═══ Available data

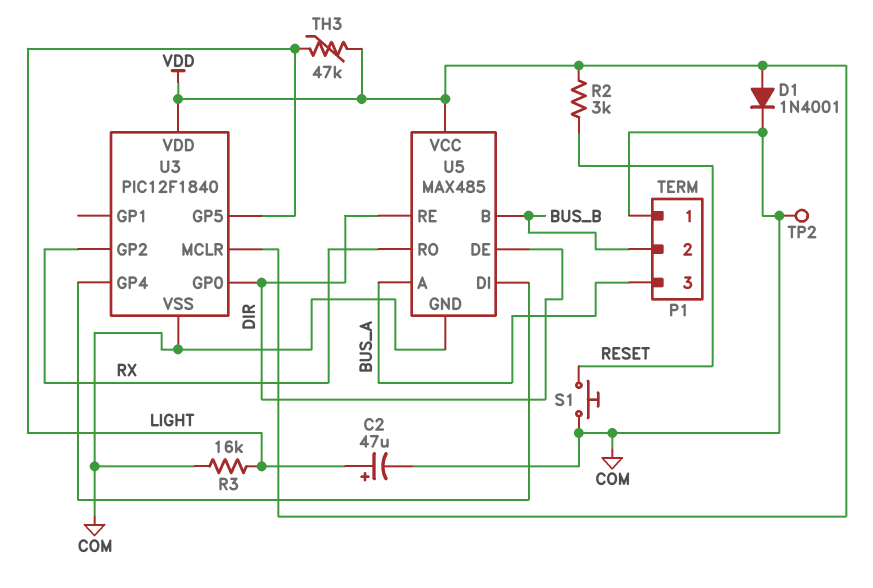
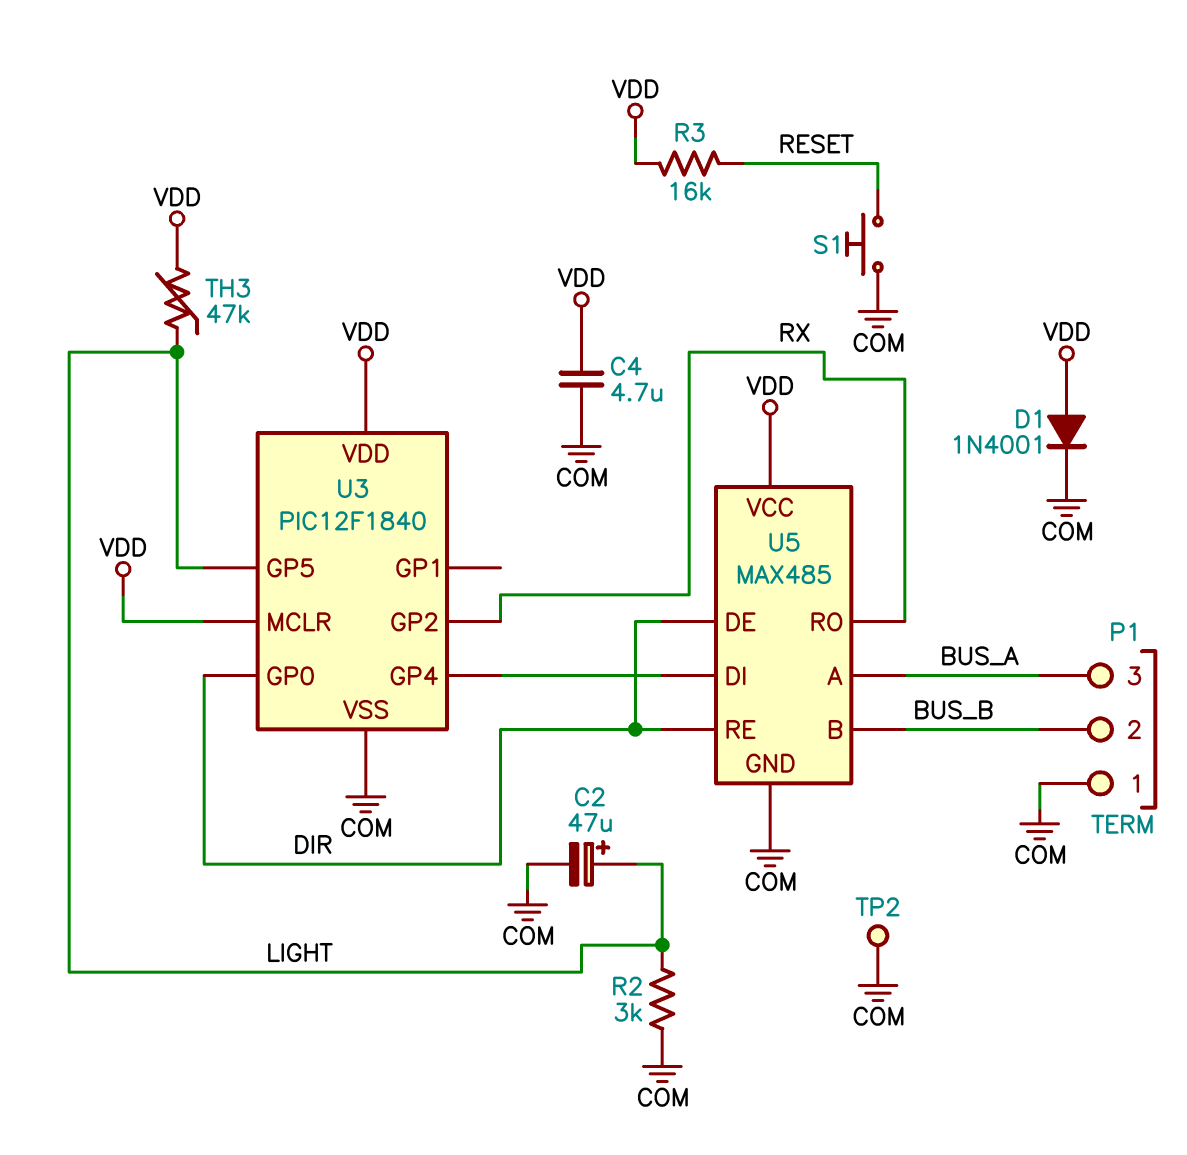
C4: none -> 4.7uF (COM, VDD)
R2: 3k (RESET, VDD) -> 3k (COM, LIGHT)
R3: 16k (COM, LIGHT) -> 16k (RESET, VDD)

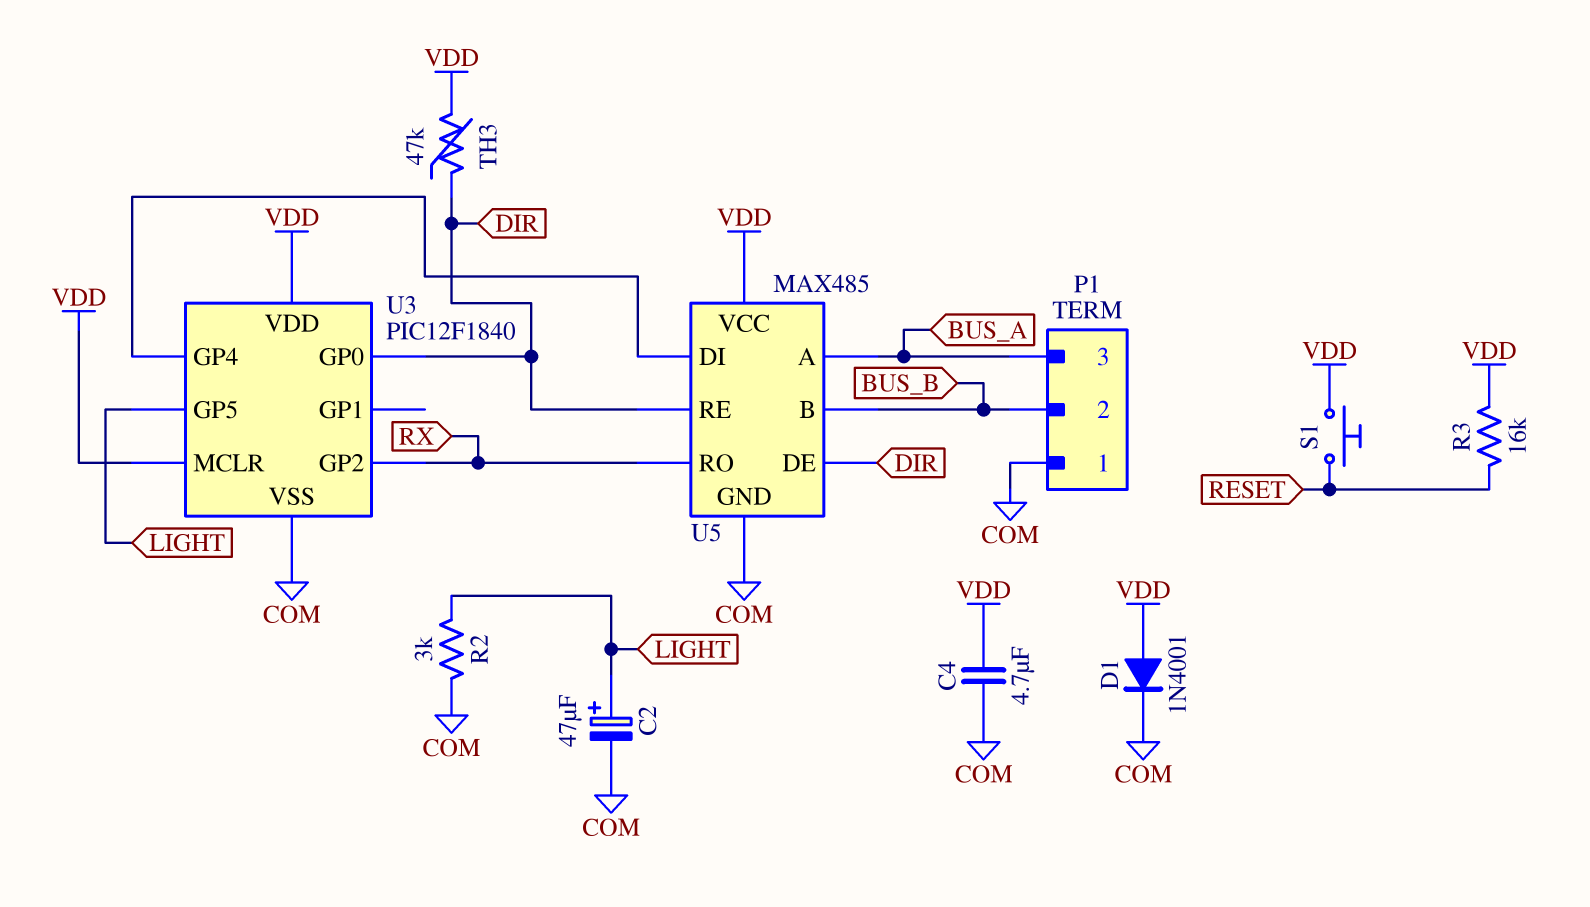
S1: button (COM, RESET) -> button (RESET, VDD)
TH3: 47k (LIGHT, VDD) -> 47k (DIR, VDD)
TP2: test point (COM) -> none

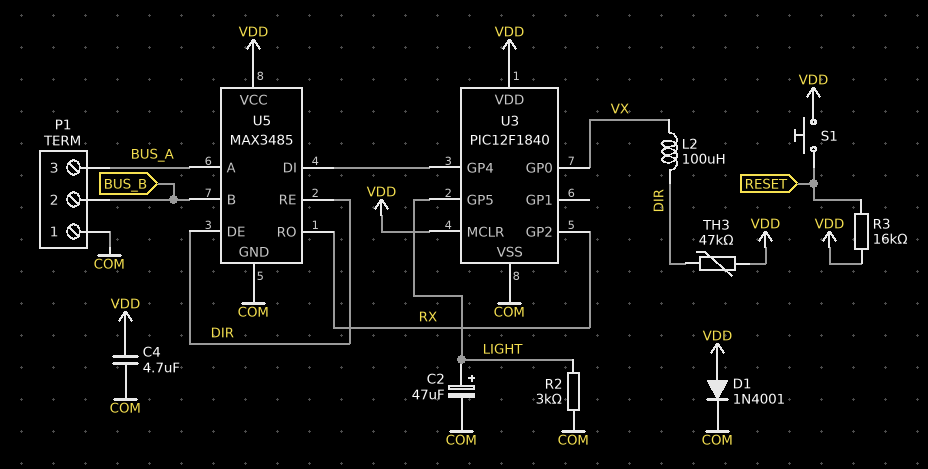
L2: none -> 100uH (DIR, VX)
U3 pin GP0: DIR -> VX
U5: MAX485 -> MAX3485

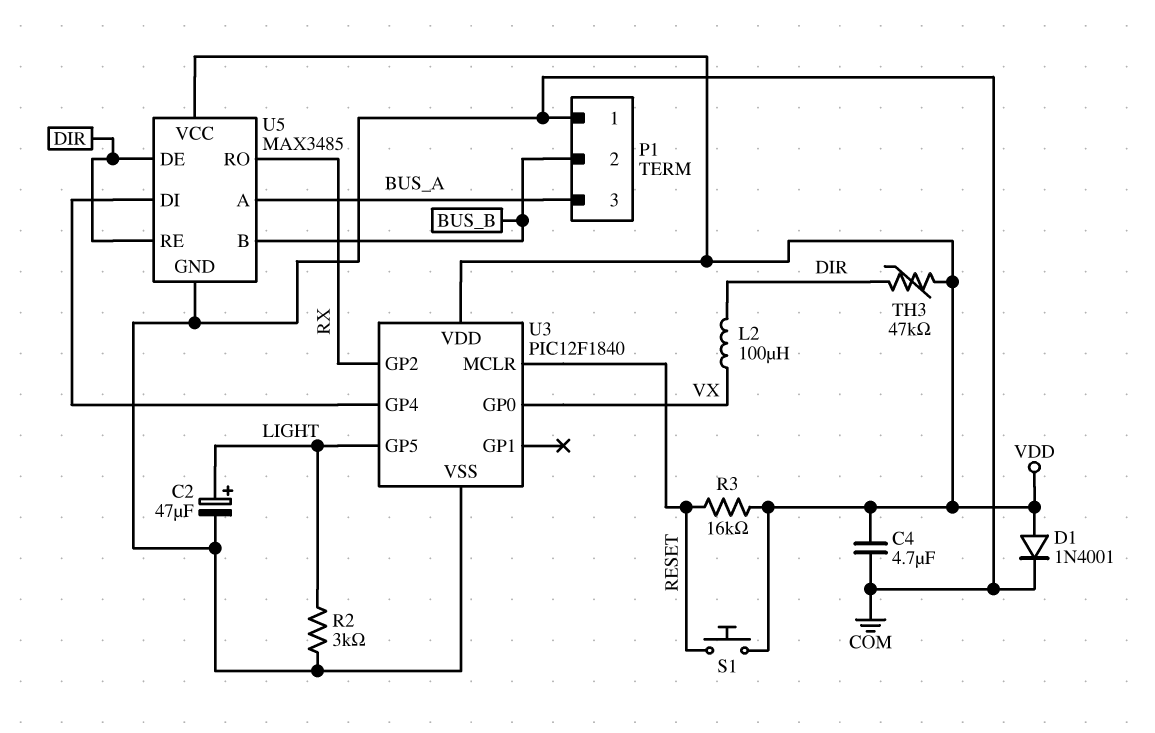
U3 pin MCLR: VDD -> RESET

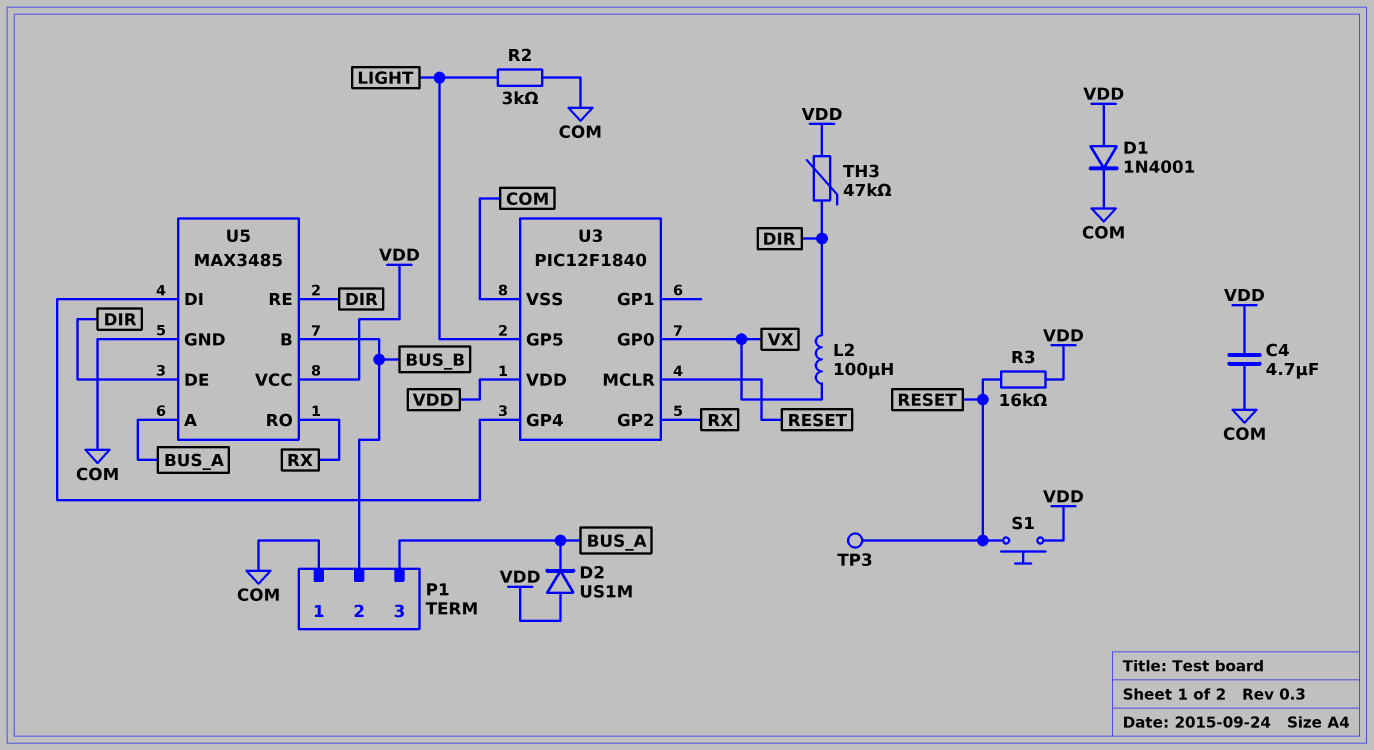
C2: 47uF (plus LIGHT, minus COM) -> none
D2: none -> diode US1M (A VDD, K BUS_A)
TP3: none -> test point (RESET)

══════

With the pictures excluded, the line containing "U3 pin MCLR: VDD -> RESET" and every line after it through the end of the data above are to be transcribed exactly, and nothing more.

Answer space:
U3 pin MCLR: VDD -> RESET

C2: 47uF (plus LIGHT, minus COM) -> none
D2: none -> diode US1M (A VDD, K BUS_A)
TP3: none -> test point (RESET)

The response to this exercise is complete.